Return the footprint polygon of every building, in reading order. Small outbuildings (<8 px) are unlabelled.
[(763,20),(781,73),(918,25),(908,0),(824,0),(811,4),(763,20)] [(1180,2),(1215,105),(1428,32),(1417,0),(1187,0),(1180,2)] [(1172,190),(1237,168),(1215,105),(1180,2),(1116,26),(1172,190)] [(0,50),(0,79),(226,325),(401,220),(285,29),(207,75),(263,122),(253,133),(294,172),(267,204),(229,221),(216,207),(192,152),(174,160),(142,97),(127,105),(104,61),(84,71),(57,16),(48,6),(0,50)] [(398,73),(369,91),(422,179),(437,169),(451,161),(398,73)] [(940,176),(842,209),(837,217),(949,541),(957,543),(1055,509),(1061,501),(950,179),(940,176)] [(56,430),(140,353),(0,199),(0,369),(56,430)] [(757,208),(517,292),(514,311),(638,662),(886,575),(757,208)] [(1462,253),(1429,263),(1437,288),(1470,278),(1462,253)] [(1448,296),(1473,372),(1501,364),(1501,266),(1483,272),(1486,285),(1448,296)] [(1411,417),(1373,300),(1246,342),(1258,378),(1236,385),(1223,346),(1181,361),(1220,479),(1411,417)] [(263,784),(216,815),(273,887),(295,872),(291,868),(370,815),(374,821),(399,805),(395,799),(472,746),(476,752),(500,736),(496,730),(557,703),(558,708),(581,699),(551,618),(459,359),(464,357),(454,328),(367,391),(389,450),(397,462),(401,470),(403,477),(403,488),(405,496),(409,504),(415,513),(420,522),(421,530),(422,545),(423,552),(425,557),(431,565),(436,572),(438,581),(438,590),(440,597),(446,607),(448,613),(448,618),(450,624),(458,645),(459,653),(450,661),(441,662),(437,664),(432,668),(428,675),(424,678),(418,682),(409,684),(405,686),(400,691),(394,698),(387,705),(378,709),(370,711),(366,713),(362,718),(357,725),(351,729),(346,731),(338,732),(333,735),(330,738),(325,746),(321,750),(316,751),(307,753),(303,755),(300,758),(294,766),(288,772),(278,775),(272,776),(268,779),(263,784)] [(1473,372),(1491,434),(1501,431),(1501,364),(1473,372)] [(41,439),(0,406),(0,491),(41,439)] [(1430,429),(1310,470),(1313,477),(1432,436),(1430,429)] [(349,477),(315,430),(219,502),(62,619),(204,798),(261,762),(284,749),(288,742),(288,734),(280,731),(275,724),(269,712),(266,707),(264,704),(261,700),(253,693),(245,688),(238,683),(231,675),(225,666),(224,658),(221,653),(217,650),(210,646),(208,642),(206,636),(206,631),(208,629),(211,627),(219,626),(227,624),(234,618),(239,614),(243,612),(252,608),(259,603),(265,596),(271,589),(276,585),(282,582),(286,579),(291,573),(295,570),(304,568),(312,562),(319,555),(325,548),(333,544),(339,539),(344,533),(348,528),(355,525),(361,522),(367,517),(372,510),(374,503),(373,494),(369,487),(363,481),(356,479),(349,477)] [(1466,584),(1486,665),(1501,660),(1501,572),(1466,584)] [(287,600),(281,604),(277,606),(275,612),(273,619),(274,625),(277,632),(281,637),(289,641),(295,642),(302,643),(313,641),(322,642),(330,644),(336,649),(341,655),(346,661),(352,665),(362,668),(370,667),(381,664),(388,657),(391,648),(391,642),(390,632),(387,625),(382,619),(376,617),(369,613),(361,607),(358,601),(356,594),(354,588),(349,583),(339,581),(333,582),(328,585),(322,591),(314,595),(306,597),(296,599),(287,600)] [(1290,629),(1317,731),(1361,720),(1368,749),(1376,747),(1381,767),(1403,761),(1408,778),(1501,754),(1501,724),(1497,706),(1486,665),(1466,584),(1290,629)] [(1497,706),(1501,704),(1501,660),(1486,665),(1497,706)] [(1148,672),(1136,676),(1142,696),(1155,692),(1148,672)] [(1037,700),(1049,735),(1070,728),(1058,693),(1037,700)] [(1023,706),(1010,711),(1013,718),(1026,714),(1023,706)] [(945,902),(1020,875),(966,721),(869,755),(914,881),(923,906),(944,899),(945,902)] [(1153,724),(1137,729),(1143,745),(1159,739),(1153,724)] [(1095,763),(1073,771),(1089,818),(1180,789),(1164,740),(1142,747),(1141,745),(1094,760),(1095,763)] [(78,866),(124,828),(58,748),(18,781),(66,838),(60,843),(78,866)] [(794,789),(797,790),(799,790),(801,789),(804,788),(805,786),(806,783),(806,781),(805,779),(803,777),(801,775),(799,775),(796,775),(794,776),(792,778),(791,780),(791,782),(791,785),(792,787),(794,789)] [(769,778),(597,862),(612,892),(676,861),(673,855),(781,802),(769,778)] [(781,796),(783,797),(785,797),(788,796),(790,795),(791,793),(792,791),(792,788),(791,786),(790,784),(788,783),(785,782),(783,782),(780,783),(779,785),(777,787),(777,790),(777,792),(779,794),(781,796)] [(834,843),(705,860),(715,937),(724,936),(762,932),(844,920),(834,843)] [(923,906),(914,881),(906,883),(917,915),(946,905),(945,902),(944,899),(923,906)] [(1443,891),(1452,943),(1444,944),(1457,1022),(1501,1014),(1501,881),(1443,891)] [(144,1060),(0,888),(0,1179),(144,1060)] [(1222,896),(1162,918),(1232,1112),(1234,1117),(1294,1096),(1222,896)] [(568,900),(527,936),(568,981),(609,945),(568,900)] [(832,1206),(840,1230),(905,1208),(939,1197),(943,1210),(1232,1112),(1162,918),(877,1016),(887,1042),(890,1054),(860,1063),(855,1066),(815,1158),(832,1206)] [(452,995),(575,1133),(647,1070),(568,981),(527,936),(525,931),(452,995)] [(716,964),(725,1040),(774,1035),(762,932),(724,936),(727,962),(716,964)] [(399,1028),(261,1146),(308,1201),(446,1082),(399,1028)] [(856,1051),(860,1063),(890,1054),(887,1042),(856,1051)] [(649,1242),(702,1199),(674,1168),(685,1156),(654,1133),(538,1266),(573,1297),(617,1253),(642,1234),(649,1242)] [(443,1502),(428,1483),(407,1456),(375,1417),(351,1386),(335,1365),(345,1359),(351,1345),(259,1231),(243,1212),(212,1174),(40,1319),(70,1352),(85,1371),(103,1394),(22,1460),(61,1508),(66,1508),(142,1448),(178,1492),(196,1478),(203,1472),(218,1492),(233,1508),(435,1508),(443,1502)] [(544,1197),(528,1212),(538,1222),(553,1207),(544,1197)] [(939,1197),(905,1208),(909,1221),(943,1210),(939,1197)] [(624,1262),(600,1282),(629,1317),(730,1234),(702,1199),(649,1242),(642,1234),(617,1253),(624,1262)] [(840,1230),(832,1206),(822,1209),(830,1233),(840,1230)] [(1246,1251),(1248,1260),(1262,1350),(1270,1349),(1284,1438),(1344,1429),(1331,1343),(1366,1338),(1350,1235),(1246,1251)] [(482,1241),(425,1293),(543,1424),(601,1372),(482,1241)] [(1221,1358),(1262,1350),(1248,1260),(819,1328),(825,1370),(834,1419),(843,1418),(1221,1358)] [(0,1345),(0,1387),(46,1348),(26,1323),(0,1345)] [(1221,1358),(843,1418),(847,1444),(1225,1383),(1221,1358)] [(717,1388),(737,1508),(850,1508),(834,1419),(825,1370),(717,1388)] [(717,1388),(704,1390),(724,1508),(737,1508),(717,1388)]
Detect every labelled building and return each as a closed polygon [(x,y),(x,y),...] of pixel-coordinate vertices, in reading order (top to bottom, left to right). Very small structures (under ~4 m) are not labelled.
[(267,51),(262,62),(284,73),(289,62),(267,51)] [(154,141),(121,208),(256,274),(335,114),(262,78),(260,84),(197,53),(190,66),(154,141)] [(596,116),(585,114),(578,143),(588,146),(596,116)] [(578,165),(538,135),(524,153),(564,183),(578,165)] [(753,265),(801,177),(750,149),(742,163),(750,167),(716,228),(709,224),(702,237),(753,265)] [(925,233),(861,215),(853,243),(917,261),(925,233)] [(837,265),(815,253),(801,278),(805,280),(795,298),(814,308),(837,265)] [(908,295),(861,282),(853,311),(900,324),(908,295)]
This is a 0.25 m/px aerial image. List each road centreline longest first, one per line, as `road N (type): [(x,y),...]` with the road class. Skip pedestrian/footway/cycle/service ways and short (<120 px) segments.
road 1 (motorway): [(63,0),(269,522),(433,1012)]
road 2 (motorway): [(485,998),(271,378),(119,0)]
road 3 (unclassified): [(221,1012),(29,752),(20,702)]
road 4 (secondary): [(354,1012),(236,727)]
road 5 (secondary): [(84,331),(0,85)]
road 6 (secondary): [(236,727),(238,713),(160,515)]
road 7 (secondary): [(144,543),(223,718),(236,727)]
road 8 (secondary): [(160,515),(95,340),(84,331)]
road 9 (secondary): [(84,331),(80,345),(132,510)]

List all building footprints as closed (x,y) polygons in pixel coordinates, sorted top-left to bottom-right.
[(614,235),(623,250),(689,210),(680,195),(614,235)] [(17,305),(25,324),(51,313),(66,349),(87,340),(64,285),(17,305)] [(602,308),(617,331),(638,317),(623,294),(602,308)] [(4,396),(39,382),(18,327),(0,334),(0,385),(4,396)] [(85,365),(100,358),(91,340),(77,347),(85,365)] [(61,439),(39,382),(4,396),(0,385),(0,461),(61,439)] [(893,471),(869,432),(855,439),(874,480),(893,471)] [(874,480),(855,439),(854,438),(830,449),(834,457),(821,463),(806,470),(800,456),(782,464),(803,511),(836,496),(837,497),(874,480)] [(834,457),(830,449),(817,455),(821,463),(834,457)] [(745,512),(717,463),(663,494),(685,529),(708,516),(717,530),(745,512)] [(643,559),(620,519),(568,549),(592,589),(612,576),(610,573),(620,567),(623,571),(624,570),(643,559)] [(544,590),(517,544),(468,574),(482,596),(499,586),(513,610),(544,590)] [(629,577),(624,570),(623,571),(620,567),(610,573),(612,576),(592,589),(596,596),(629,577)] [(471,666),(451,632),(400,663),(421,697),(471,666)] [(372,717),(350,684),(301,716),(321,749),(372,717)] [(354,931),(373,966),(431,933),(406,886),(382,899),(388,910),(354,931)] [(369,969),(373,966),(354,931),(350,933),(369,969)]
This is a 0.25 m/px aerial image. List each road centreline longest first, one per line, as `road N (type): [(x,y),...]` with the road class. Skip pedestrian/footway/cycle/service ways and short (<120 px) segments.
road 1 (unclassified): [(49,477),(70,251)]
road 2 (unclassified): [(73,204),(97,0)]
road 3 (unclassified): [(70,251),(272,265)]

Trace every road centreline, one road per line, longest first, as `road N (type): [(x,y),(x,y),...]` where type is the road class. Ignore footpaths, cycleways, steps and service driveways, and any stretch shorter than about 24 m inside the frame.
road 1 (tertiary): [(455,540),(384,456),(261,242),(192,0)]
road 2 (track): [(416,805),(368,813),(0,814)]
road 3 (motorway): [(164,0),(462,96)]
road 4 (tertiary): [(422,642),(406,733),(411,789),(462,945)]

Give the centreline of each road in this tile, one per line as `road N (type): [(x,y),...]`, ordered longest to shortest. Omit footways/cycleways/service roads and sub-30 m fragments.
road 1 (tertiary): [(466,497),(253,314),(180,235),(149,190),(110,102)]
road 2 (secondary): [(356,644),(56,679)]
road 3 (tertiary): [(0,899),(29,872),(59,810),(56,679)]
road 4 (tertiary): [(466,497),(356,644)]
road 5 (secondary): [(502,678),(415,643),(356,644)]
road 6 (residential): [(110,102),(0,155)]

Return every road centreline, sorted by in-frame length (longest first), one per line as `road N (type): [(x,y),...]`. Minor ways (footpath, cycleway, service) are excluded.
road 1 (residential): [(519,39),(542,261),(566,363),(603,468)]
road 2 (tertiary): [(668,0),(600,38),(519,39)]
_ _ _ _ _ _ _
What this task involves | All lines from the one containing "Return every road" through the end of the data, and no others, are to be given again word for word.

Output for this exercise |
Return every road centreline, sorted by in-frame length (longest first), one per line as `road N (type): [(x,y),...]`. Minor ways (footpath, cycleway, service) are excluded.
road 1 (residential): [(519,39),(542,261),(566,363),(603,468)]
road 2 (tertiary): [(668,0),(600,38),(519,39)]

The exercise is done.